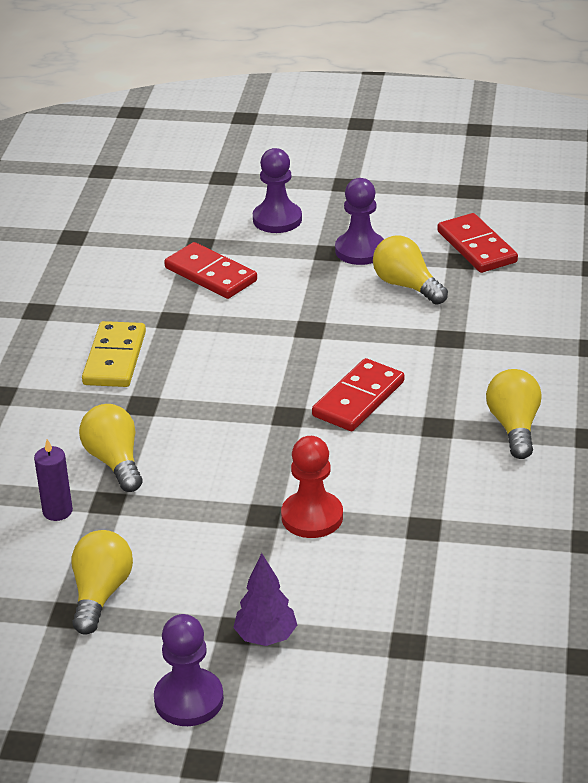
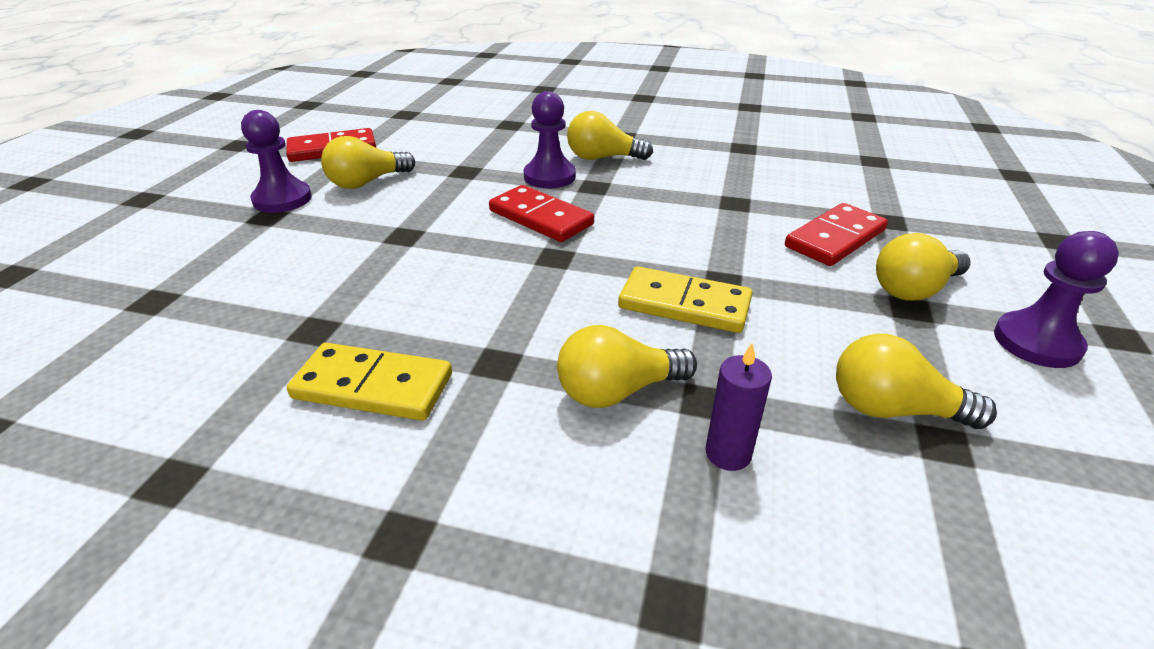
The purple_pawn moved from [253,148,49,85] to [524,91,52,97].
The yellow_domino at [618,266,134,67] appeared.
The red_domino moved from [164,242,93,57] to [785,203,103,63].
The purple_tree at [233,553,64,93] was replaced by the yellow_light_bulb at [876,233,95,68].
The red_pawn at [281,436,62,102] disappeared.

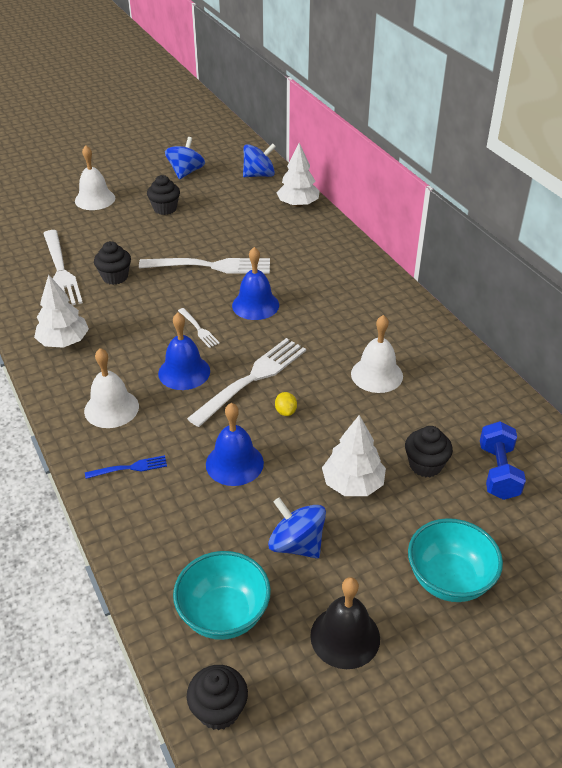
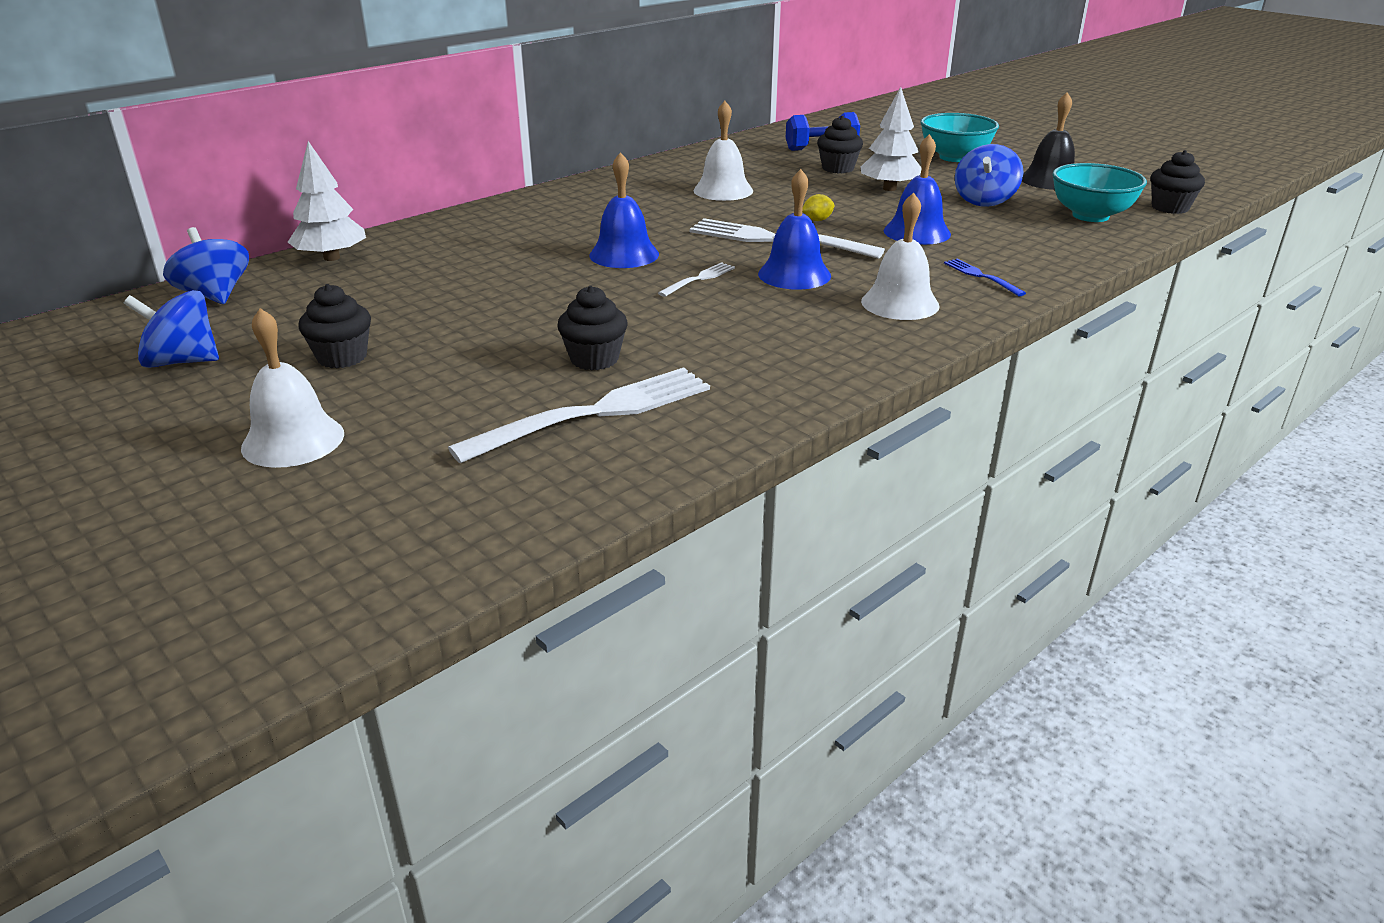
The white_tree at [34,274,55,74] disappeared.
The white_fork at [139,258,131,16] disappeared.

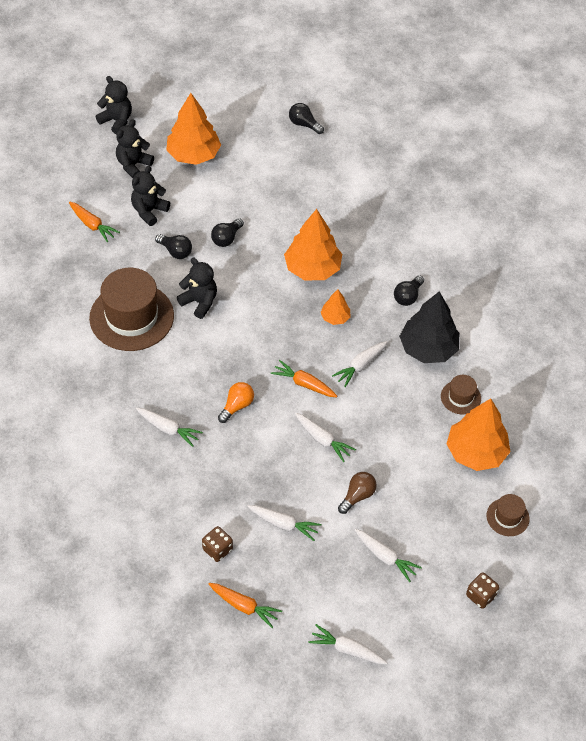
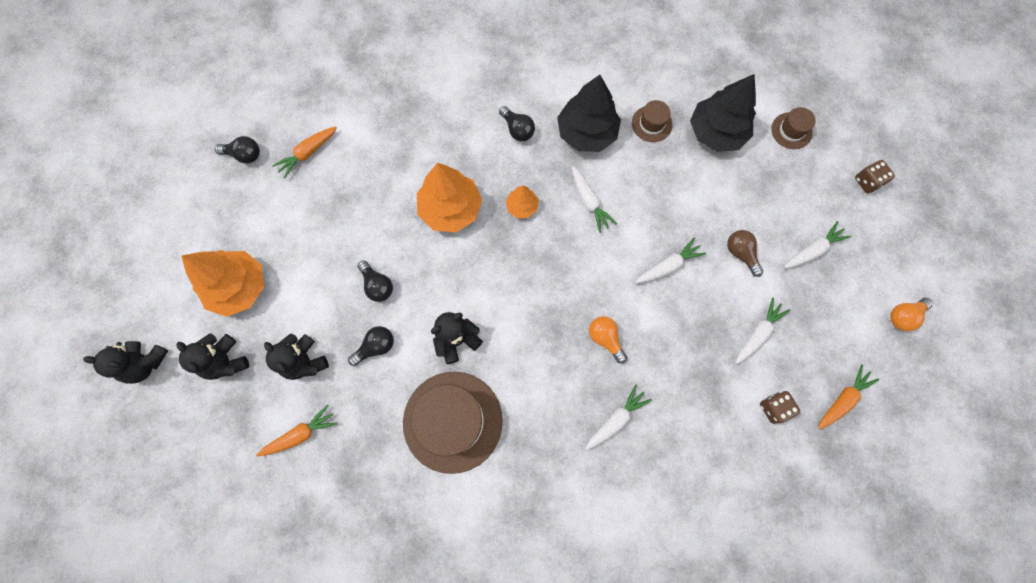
The black_teddy_bear at [96,76,36,58] turned 135 degrees counterclockwise.
The black_light_bulb at [289,103,35,31] turned 135 degrees counterclockwise.
The orange_carrot moved from [271,360,66,37] to [272,126,65,53].
The orange_tree at [446,399,65,72] became the black_tree at [690,74,66,78].
The white_carrot at [308,624,79,40] was replaced by the orange_light_bulb at [890,298,43,33].

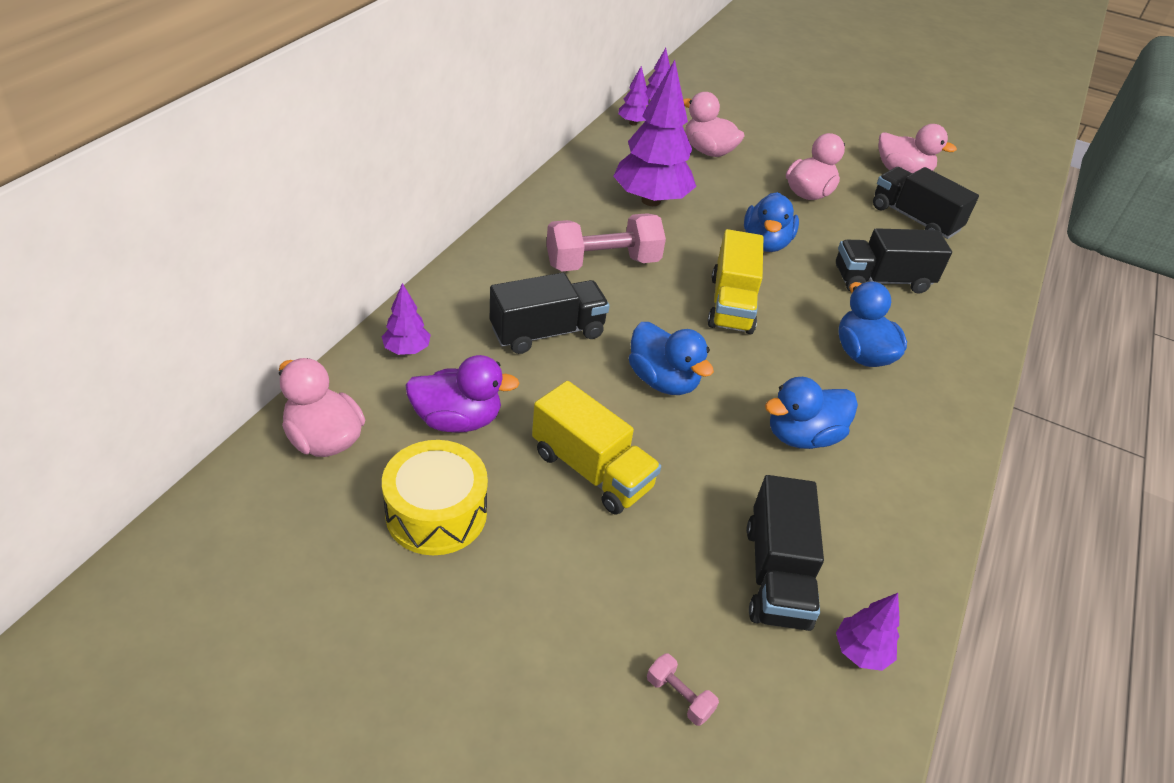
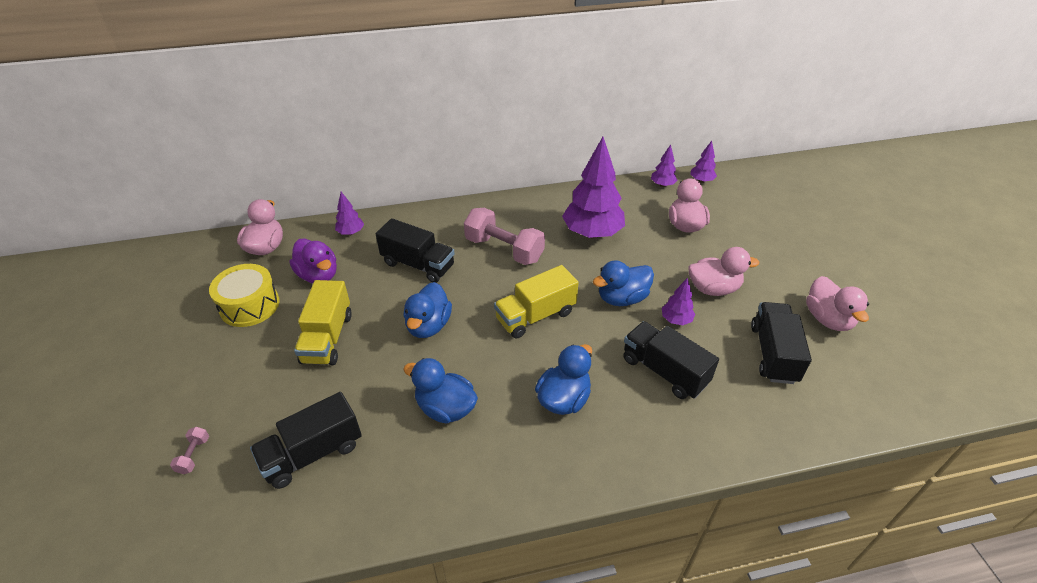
The purple_tree moved from [836,593,64,78] to [662,278,33,47].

════════════════════

▶ AIM OF THE EXERCISE: Using the listing above, return word for word each line from the one that has "The yellow_domino at" through the one that has "The purple_tree at", and no line outside that range.

▶ ANSWER TO THE EXERCISE:
The yellow_domino at [618,266,134,67] appeared.
The red_domino moved from [164,242,93,57] to [785,203,103,63].
The purple_tree at [233,553,64,93] was replaced by the yellow_light_bulb at [876,233,95,68].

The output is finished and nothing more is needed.